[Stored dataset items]

■ ■ ■ ■ ■ ■ ■

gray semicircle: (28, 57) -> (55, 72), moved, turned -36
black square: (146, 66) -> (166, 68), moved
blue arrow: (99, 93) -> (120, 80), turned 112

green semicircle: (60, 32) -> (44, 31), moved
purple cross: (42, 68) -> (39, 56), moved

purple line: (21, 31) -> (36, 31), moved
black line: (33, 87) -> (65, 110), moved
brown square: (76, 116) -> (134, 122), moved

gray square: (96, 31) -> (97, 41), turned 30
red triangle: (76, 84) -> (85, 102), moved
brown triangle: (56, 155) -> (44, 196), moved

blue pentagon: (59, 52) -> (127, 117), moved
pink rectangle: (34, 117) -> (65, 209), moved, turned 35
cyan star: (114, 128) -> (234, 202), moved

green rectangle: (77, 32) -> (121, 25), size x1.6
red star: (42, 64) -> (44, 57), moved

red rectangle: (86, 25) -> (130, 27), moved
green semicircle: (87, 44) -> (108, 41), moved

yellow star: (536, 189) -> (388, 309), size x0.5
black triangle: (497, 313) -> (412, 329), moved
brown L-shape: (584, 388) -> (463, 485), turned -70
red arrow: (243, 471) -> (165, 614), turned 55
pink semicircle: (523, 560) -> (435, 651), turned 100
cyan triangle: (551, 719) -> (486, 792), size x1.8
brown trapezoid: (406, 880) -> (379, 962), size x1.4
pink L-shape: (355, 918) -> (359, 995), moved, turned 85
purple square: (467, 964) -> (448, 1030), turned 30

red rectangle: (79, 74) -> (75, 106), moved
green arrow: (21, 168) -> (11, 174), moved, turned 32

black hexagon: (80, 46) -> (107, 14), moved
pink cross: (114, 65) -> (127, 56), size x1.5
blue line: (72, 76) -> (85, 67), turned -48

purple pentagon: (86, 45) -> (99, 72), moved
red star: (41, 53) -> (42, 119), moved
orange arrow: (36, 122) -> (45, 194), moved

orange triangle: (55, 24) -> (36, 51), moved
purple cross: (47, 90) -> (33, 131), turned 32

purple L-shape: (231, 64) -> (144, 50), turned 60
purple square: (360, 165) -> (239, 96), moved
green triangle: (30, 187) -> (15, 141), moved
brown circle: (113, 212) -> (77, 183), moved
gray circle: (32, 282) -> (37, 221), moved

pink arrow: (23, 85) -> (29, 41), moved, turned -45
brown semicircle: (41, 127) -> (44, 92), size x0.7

■ ■ ■ ■ ■ ■ ■

Copy the records above. Leave out nothing.

Exercise answer:
gray semicircle: (28, 57) -> (55, 72), moved, turned -36
black square: (146, 66) -> (166, 68), moved
blue arrow: (99, 93) -> (120, 80), turned 112

green semicircle: (60, 32) -> (44, 31), moved
purple cross: (42, 68) -> (39, 56), moved

purple line: (21, 31) -> (36, 31), moved
black line: (33, 87) -> (65, 110), moved
brown square: (76, 116) -> (134, 122), moved

gray square: (96, 31) -> (97, 41), turned 30
red triangle: (76, 84) -> (85, 102), moved
brown triangle: (56, 155) -> (44, 196), moved

blue pentagon: (59, 52) -> (127, 117), moved
pink rectangle: (34, 117) -> (65, 209), moved, turned 35
cyan star: (114, 128) -> (234, 202), moved

green rectangle: (77, 32) -> (121, 25), size x1.6
red star: (42, 64) -> (44, 57), moved

red rectangle: (86, 25) -> (130, 27), moved
green semicircle: (87, 44) -> (108, 41), moved

yellow star: (536, 189) -> (388, 309), size x0.5
black triangle: (497, 313) -> (412, 329), moved
brown L-shape: (584, 388) -> (463, 485), turned -70
red arrow: (243, 471) -> (165, 614), turned 55
pink semicircle: (523, 560) -> (435, 651), turned 100
cyan triangle: (551, 719) -> (486, 792), size x1.8
brown trapezoid: (406, 880) -> (379, 962), size x1.4
pink L-shape: (355, 918) -> (359, 995), moved, turned 85
purple square: (467, 964) -> (448, 1030), turned 30

red rectangle: (79, 74) -> (75, 106), moved
green arrow: (21, 168) -> (11, 174), moved, turned 32

black hexagon: (80, 46) -> (107, 14), moved
pink cross: (114, 65) -> (127, 56), size x1.5
blue line: (72, 76) -> (85, 67), turned -48

purple pentagon: (86, 45) -> (99, 72), moved
red star: (41, 53) -> (42, 119), moved
orange arrow: (36, 122) -> (45, 194), moved

orange triangle: (55, 24) -> (36, 51), moved
purple cross: (47, 90) -> (33, 131), turned 32

purple L-shape: (231, 64) -> (144, 50), turned 60
purple square: (360, 165) -> (239, 96), moved
green triangle: (30, 187) -> (15, 141), moved
brown circle: (113, 212) -> (77, 183), moved
gray circle: (32, 282) -> (37, 221), moved

pink arrow: (23, 85) -> (29, 41), moved, turned -45
brown semicircle: (41, 127) -> (44, 92), size x0.7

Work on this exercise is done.